### TRY IT
Every line below that includes the word "purple" needs to be copied.

Multi-step shape edit data:

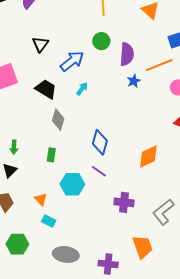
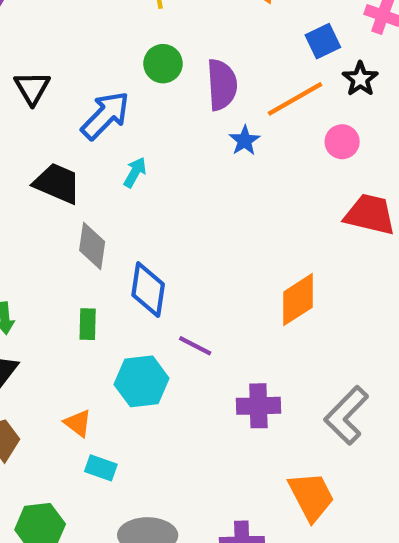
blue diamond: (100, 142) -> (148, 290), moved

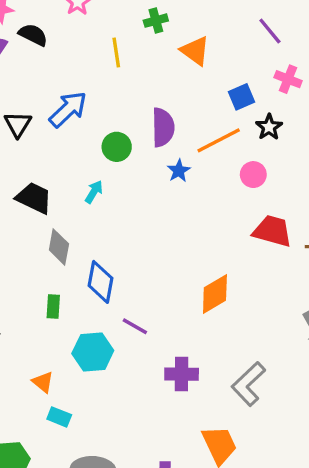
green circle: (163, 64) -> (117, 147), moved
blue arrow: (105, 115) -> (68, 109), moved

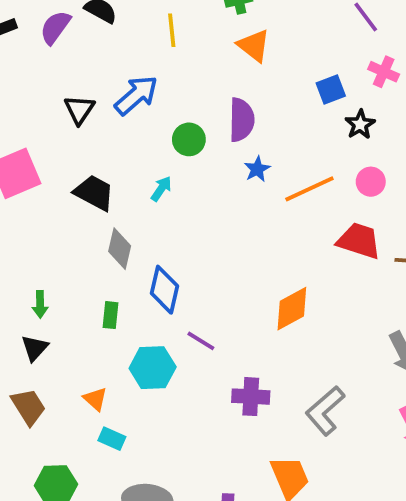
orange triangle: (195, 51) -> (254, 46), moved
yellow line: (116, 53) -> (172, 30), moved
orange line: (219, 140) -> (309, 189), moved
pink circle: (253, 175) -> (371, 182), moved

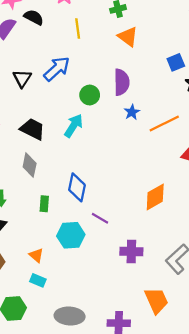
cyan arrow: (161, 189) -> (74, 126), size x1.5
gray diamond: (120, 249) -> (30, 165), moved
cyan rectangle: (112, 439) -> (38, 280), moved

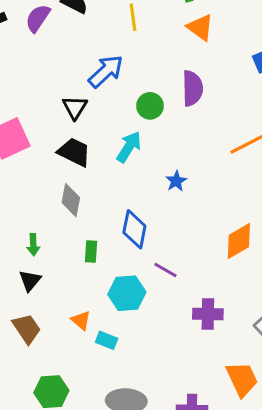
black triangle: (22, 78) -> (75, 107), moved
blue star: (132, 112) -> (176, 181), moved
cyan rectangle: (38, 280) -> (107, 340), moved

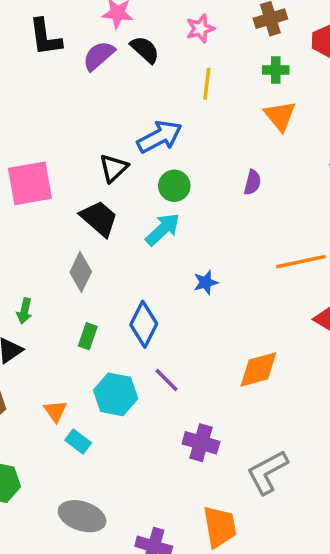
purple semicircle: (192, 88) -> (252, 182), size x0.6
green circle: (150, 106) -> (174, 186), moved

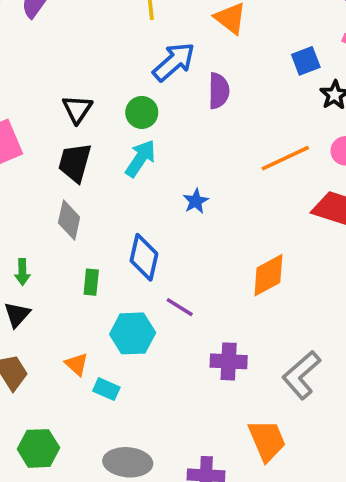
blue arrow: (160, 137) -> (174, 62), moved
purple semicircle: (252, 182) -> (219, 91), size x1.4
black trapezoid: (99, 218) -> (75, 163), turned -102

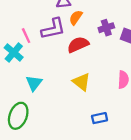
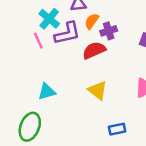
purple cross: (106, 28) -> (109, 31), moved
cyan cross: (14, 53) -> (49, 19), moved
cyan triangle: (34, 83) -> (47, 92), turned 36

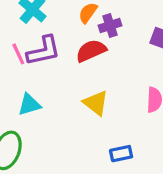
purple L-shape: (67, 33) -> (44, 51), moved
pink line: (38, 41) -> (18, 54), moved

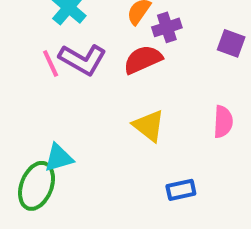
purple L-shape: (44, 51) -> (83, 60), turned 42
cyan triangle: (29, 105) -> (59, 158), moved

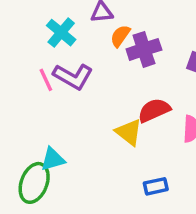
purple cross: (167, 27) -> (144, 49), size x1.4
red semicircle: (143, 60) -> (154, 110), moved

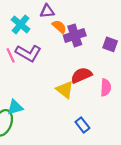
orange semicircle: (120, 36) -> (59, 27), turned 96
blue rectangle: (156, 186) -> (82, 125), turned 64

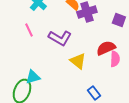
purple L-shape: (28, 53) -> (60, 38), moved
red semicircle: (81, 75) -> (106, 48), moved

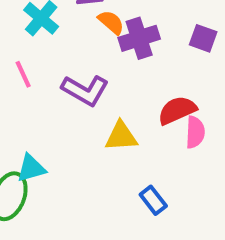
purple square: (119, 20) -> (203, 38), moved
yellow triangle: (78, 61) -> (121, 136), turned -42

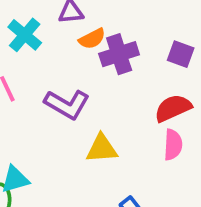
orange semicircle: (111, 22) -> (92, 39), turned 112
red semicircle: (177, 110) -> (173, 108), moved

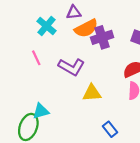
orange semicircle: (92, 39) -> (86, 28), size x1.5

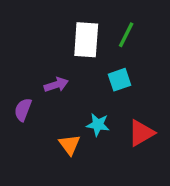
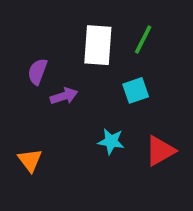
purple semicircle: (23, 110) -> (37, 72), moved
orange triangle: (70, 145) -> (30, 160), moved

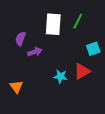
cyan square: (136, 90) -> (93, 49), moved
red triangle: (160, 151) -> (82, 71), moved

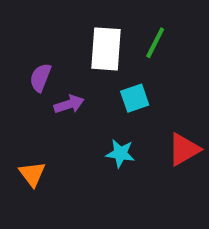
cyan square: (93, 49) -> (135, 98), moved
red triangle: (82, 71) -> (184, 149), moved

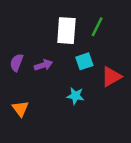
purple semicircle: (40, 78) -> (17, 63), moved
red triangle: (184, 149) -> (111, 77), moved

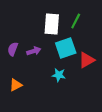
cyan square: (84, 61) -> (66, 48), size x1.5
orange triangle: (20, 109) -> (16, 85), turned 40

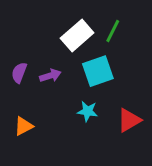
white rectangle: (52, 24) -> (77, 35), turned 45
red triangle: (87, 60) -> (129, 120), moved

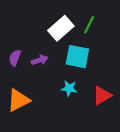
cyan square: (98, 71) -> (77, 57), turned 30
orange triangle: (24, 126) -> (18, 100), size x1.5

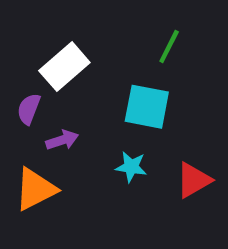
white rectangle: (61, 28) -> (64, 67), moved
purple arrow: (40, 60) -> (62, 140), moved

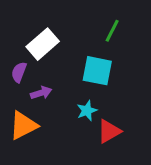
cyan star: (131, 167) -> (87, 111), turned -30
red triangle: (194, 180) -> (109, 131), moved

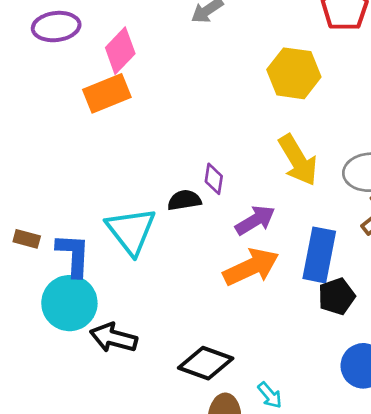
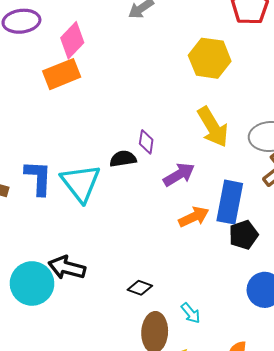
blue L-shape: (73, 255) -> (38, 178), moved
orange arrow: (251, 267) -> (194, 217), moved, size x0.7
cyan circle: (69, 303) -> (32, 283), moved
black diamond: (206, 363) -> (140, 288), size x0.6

### SOLUTION FOR THIS EXERCISE
purple semicircle: (192, 88) -> (252, 182), size x0.6
purple semicircle: (252, 182) -> (219, 91), size x1.4
purple cross: (106, 28) -> (109, 31), moved
purple L-shape: (67, 33) -> (44, 51), moved
purple L-shape: (44, 51) -> (83, 60), turned 42
purple cross: (167, 27) -> (144, 49), size x1.4
purple L-shape: (28, 53) -> (60, 38), moved
purple square: (119, 20) -> (203, 38), moved
purple semicircle: (23, 110) -> (37, 72), moved
purple semicircle: (40, 78) -> (17, 63), moved
purple arrow: (40, 60) -> (62, 140), moved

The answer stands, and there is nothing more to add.